──────── SUPPLIED RECORDS ────────
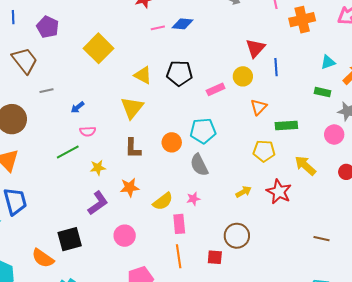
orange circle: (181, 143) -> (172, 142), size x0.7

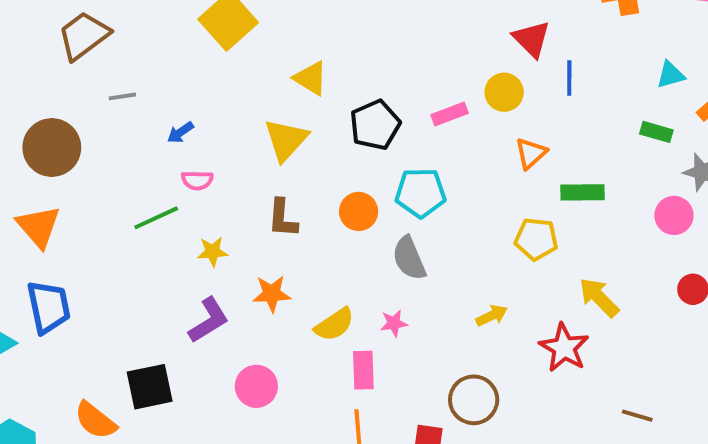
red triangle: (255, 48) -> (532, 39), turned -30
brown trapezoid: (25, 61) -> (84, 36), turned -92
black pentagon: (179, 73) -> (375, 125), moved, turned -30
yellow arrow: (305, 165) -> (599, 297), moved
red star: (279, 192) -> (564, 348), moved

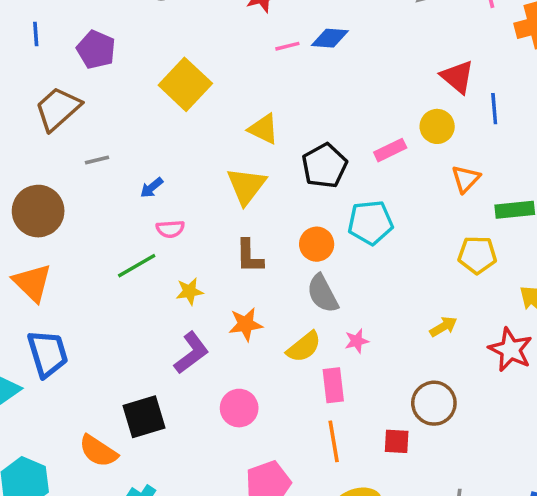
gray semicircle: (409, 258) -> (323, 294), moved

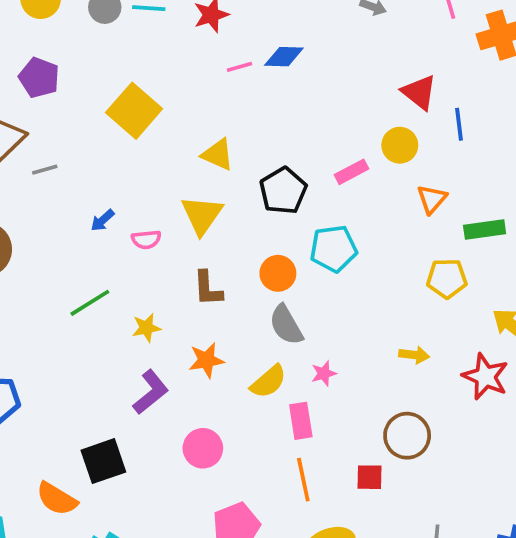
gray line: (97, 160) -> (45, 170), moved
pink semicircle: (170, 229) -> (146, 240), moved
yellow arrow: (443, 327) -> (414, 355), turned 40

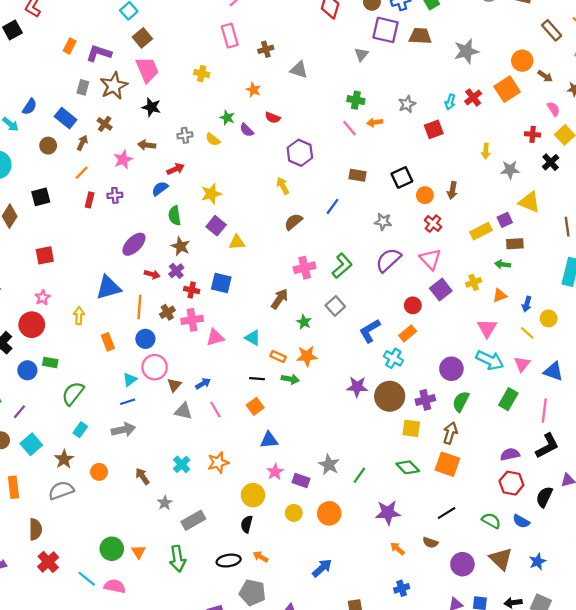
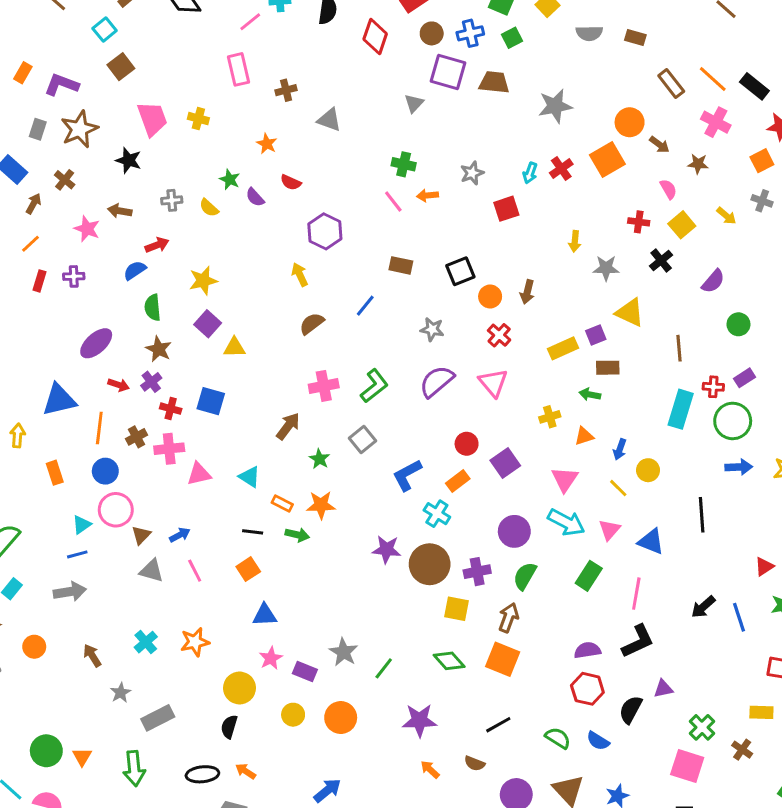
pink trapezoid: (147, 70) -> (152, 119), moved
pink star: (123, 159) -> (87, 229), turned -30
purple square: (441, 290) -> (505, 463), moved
────────
--- EXERCISE DIRECTIONS ---
If a line in the entries contains the word "pink", copy that line out.

--- EXPECTED OUTPUT ---
pink semicircle: (170, 229) -> (146, 240), moved
pink trapezoid: (147, 70) -> (152, 119), moved
pink star: (123, 159) -> (87, 229), turned -30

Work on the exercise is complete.